Segment Open

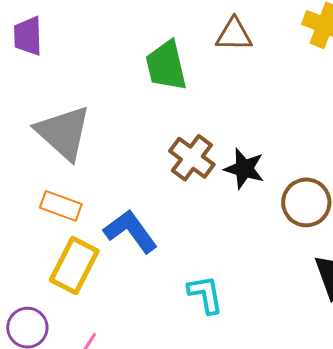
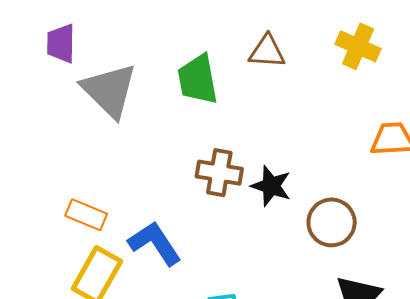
gray triangle: (63, 133) -> (109, 90), moved
brown cross: (192, 158) -> (219, 173), turned -30

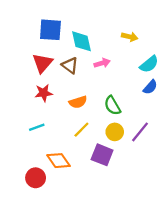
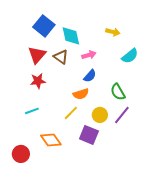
blue square: (50, 30) -> (44, 26), turned 35
blue semicircle: (150, 87) -> (90, 76), moved
orange semicircle: (78, 102) -> (81, 94), moved
green semicircle: (112, 106) -> (118, 92), moved
red circle: (36, 178) -> (21, 154), moved

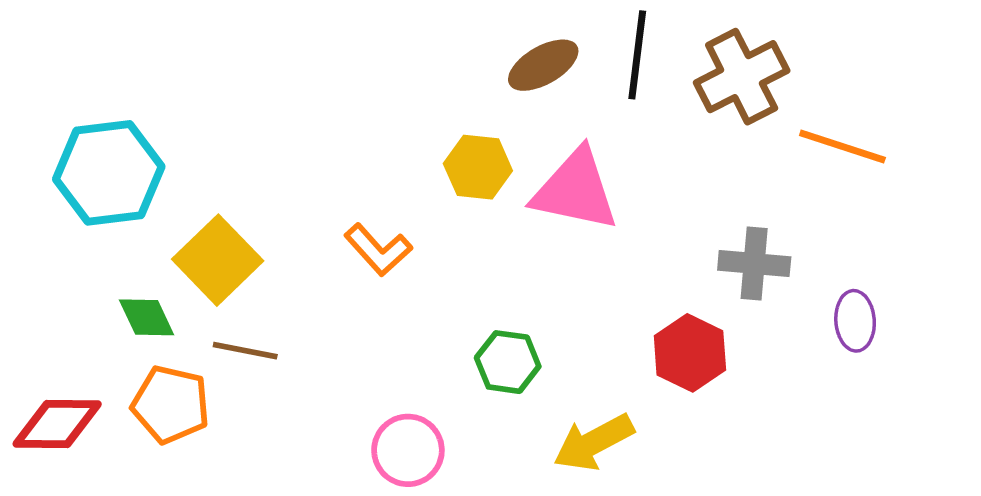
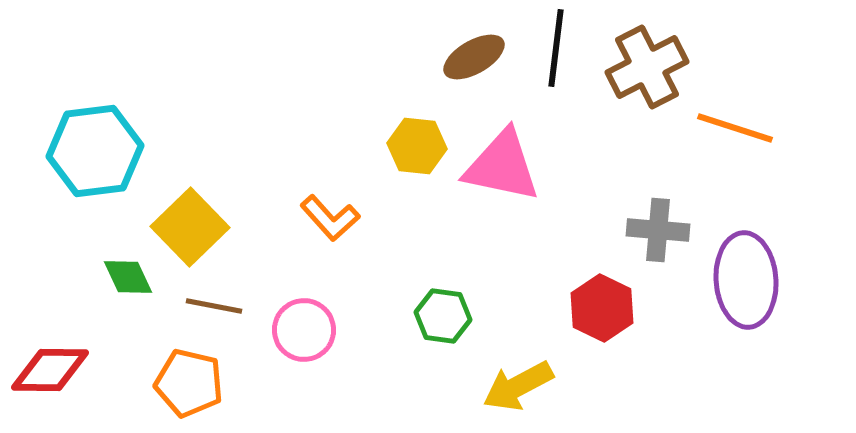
purple ellipse: (855, 321) -> (746, 280), size x1.8
orange pentagon: (171, 404) -> (189, 383), moved
pink circle: (408, 450) -> (304, 330), moved

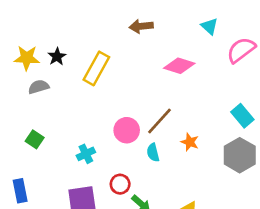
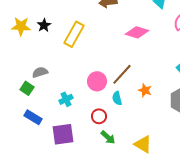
gray semicircle: (39, 87) -> (40, 72), moved
red circle: (120, 184) -> (99, 116), moved
blue rectangle: (20, 191) -> (33, 117), moved, turned -48

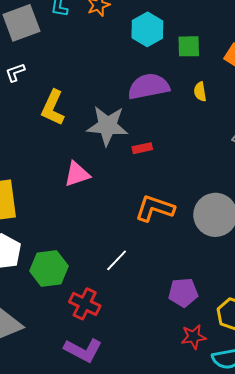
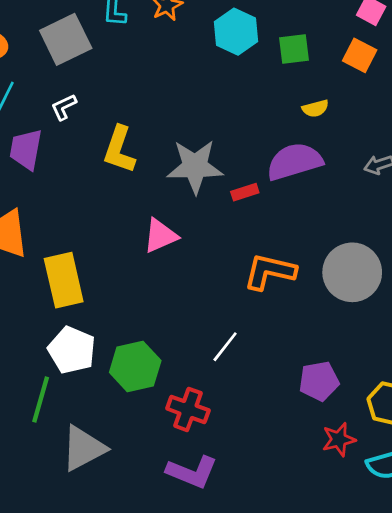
purple semicircle: (149, 86) -> (294, 162), moved
yellow semicircle: (200, 92) -> (315, 108), turned -90

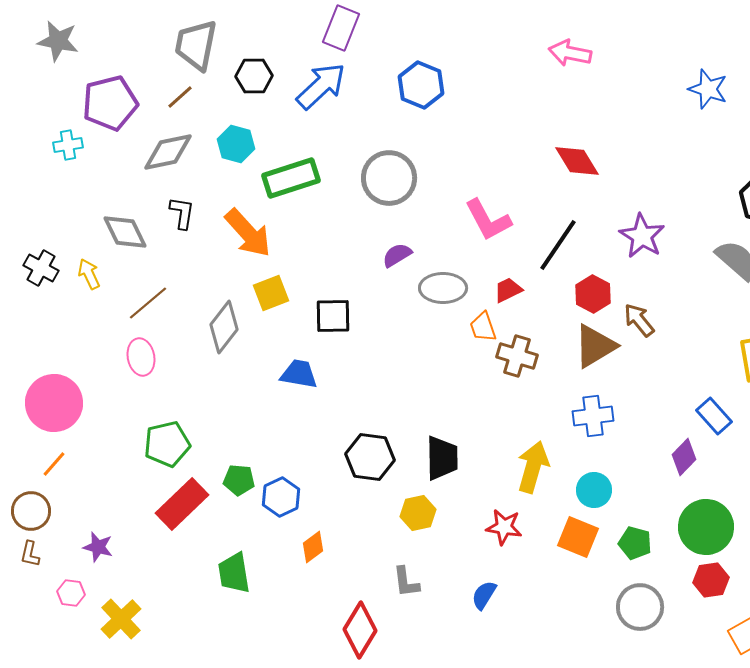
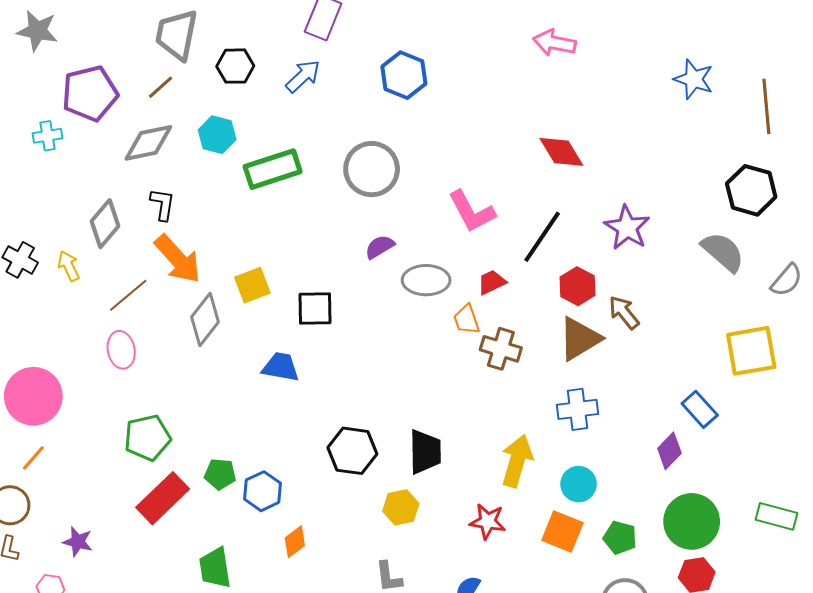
blue arrow: (321, 86) -> (303, 76), size x0.7
gray diamond: (125, 232) -> (105, 224), turned 66
orange arrow: (248, 233) -> (178, 259), moved

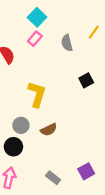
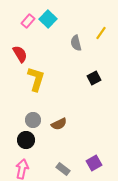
pink rectangle: (35, 39) -> (28, 21), moved
yellow L-shape: (37, 94) -> (36, 79), moved

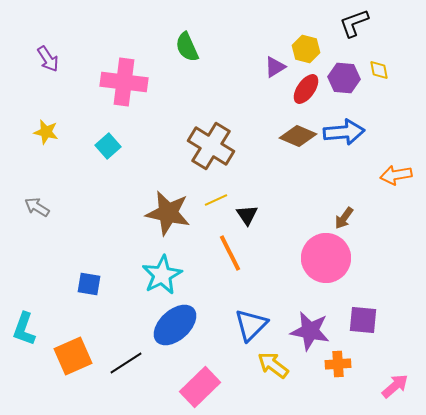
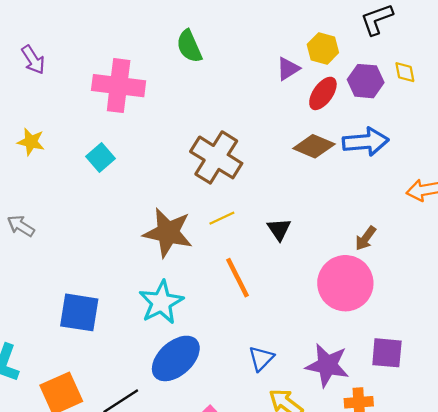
black triangle: (247, 215) -> (279, 229), moved
blue square: (89, 284) -> (79, 312), size x1.5
blue triangle: (251, 325) -> (261, 358), size x0.7

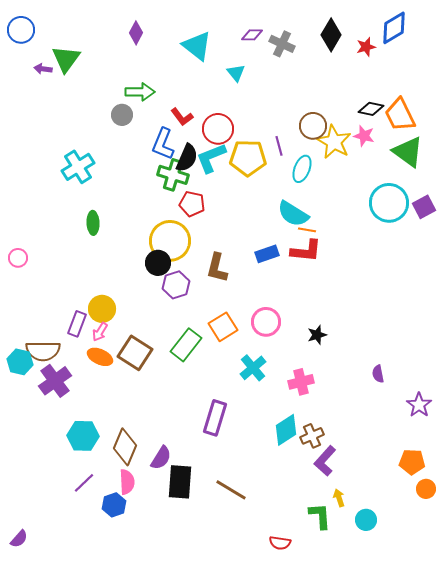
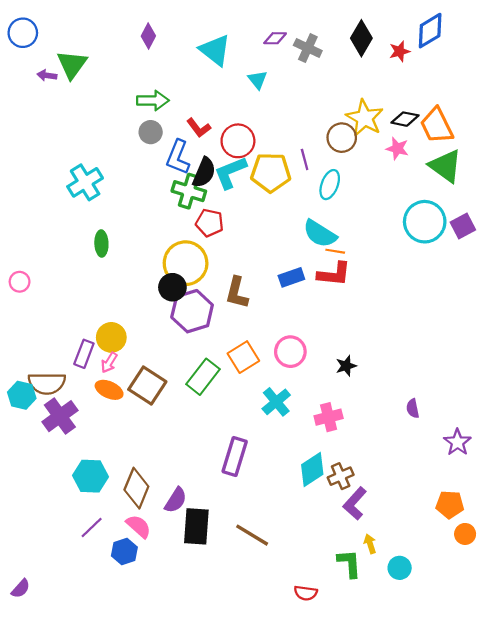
gray circle: (122, 115) -> (151, 132), moved
yellow star: (334, 142) -> (365, 118), moved
purple hexagon: (176, 285) -> (192, 311), size x1.4
pink semicircle: (127, 482) -> (139, 526), turned -45

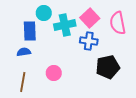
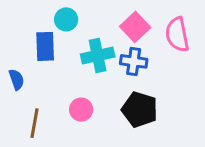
cyan cross: (65, 25) -> (98, 55), moved
blue semicircle: (24, 52) -> (17, 80), moved, turned 80
black pentagon: (108, 67) -> (140, 110), moved, turned 30

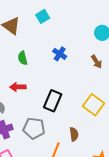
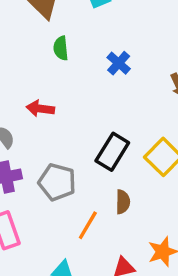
green semicircle: (23, 58) -> (61, 48), moved
black rectangle: (53, 101) -> (112, 152), moved

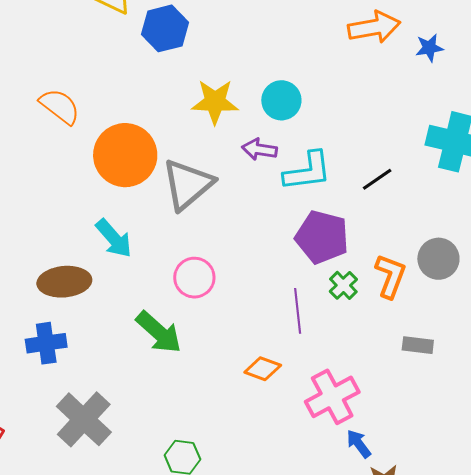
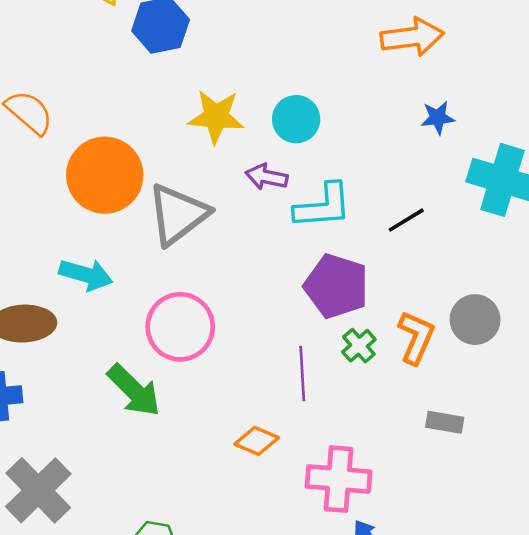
blue star: (429, 48) -> (438, 118), moved
cyan arrow: (114, 238) -> (86, 275), turned -36
pink circle: (194, 278) -> (180, 327), size x1.4
pink cross: (332, 397) -> (339, 479), turned 30

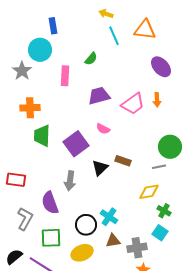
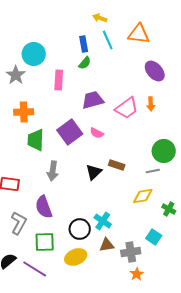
blue rectangle: (53, 26) -> (84, 44), moved
purple square: (76, 144) -> (70, 132), moved
gray arrow: (70, 181) -> (53, 171), moved
green cross: (164, 211) -> (169, 209), moved

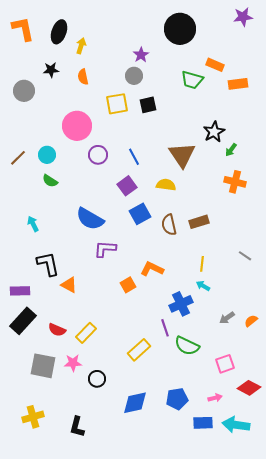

Segment Closed

**Exercise prompt**
Go through the records above and return each line in which the word "arrow" occurs.

**Expected answer**
blue arrow: (321, 86) -> (303, 76), size x0.7
orange arrow: (248, 233) -> (178, 259), moved
cyan arrow: (114, 238) -> (86, 275), turned -36
gray arrow: (70, 181) -> (53, 171), moved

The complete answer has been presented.